[TASK DETAILS] Read through the records. Copy each line that has the word "plus".

Segment Start: RECORD EXCERPTS

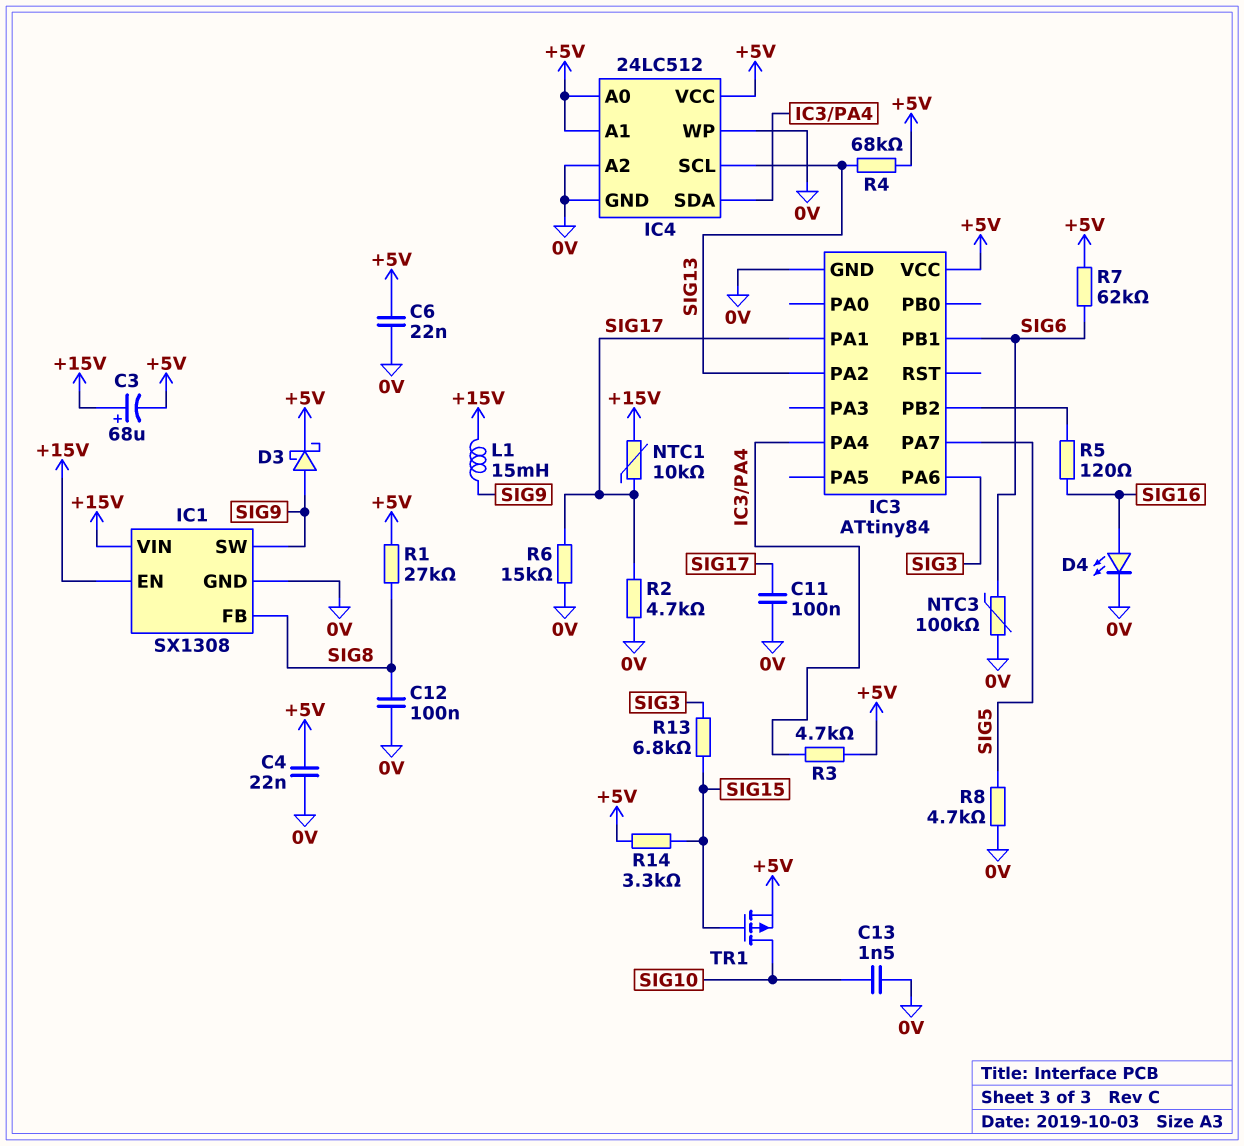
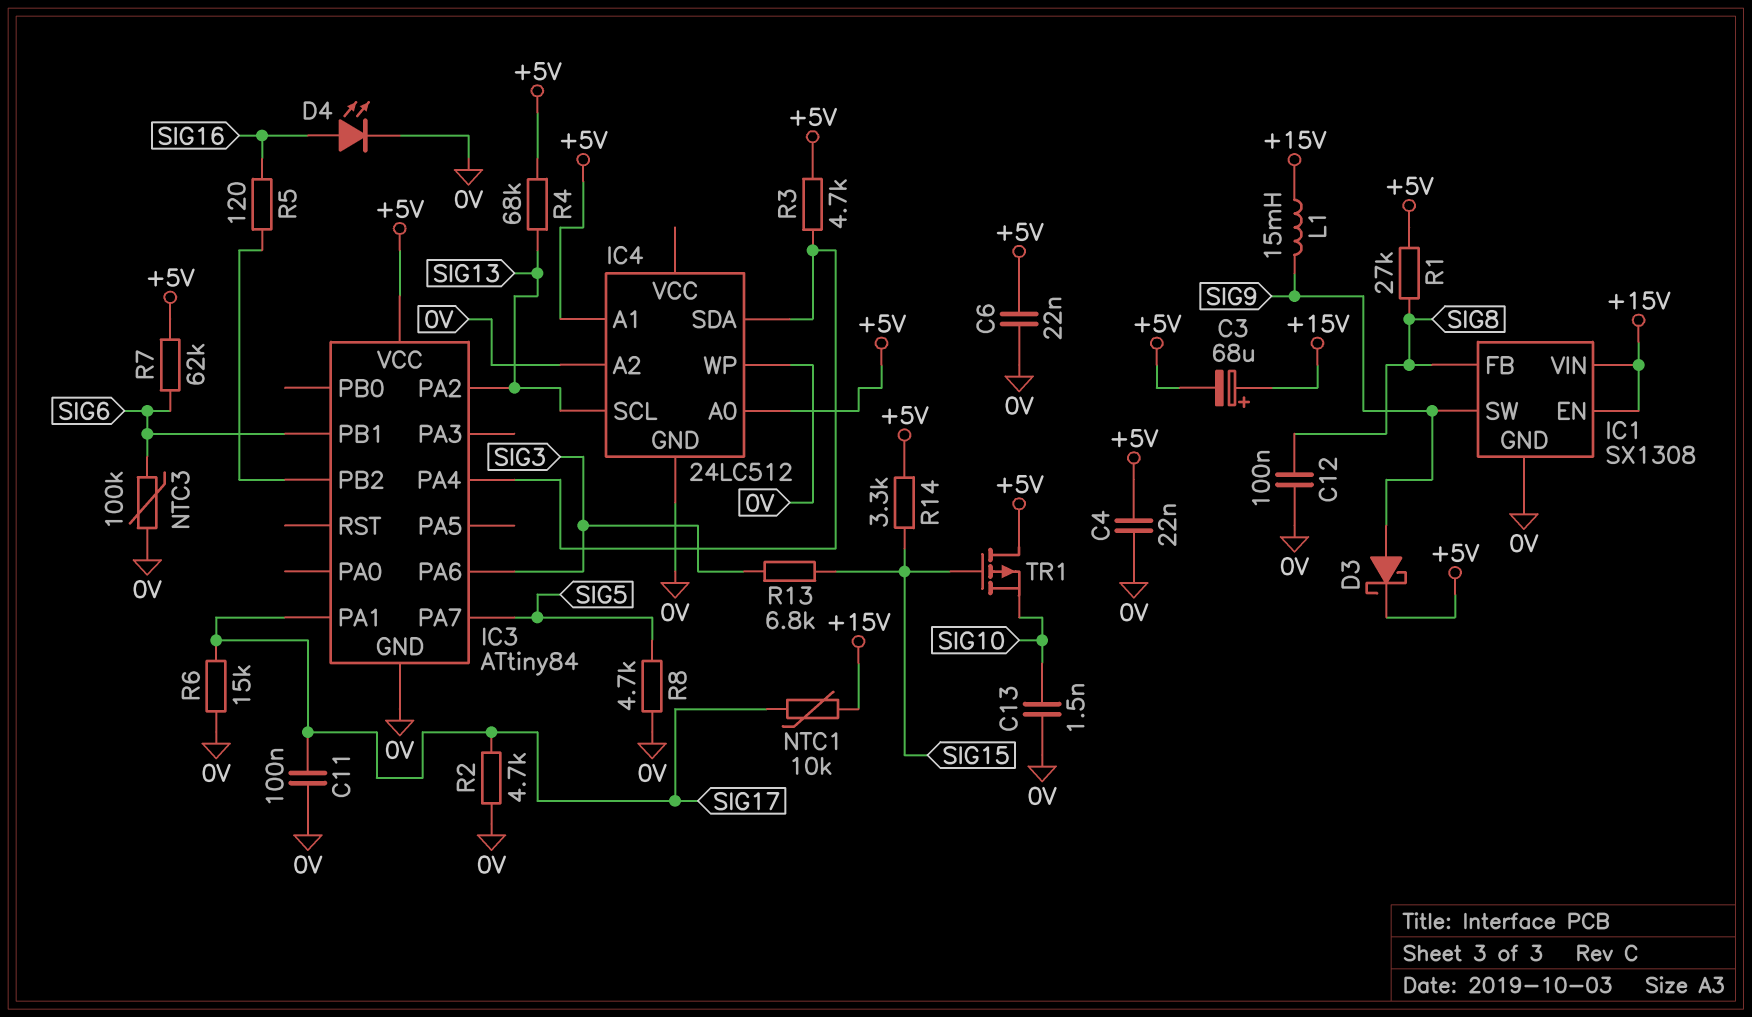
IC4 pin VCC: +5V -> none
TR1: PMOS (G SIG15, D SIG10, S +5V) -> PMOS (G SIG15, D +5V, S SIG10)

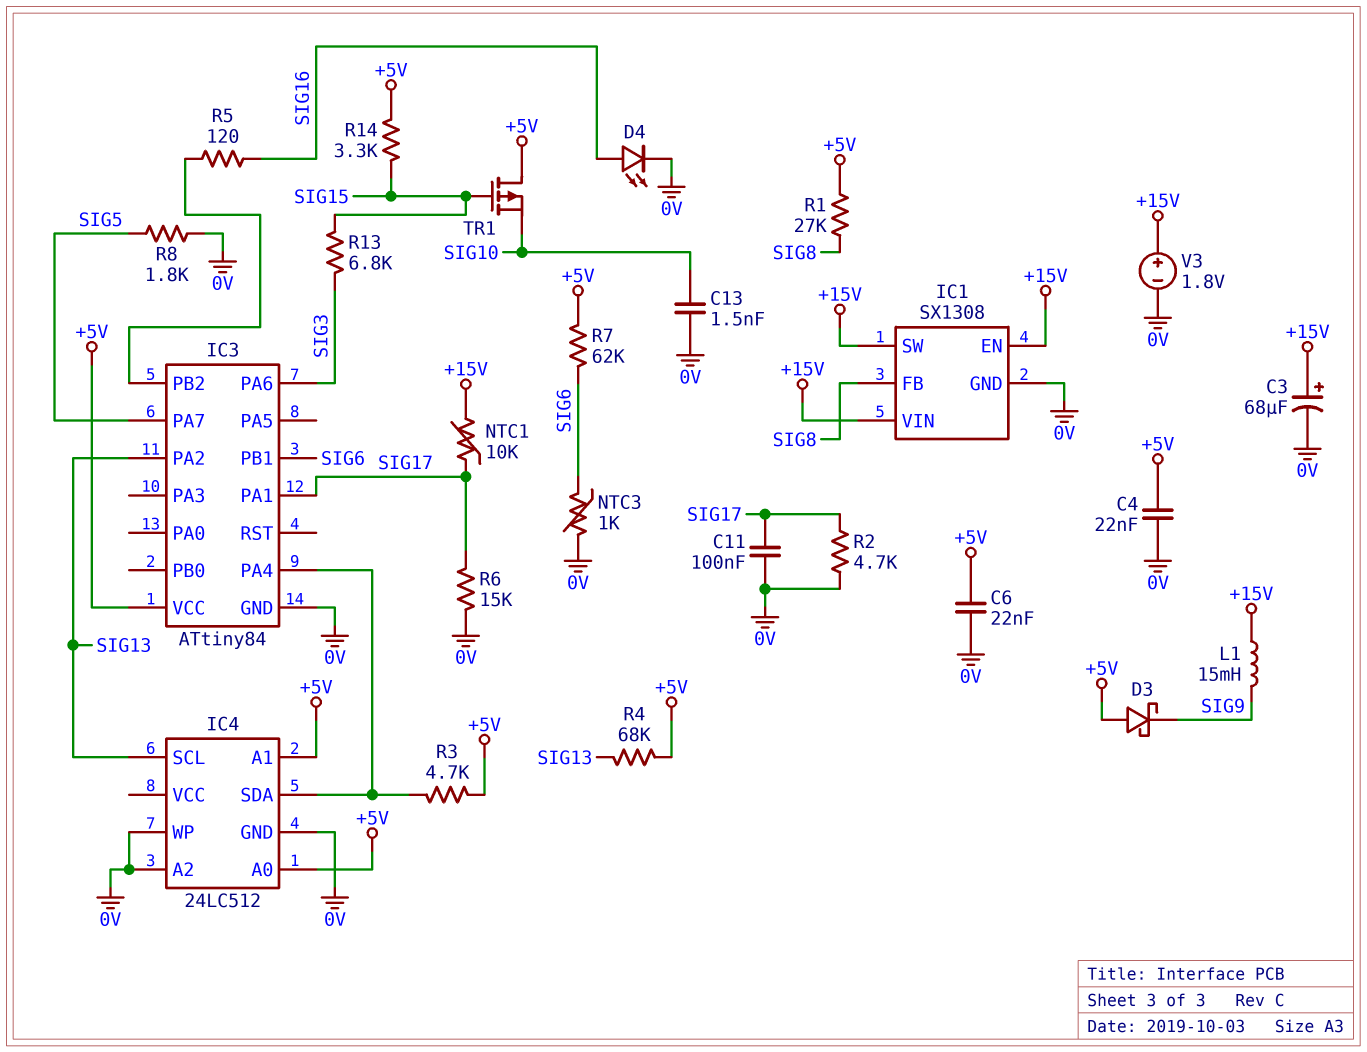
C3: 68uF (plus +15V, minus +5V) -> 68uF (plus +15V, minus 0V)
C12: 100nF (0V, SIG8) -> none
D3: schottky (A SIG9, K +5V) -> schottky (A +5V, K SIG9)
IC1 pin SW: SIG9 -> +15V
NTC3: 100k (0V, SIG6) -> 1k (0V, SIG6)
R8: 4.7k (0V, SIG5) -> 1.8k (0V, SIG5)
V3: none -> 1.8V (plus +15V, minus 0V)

Segment End: RECORD EXCERPTS

[WRITTEN RESPONSE]
C3: 68uF (plus +15V, minus +5V) -> 68uF (plus +15V, minus 0V)
V3: none -> 1.8V (plus +15V, minus 0V)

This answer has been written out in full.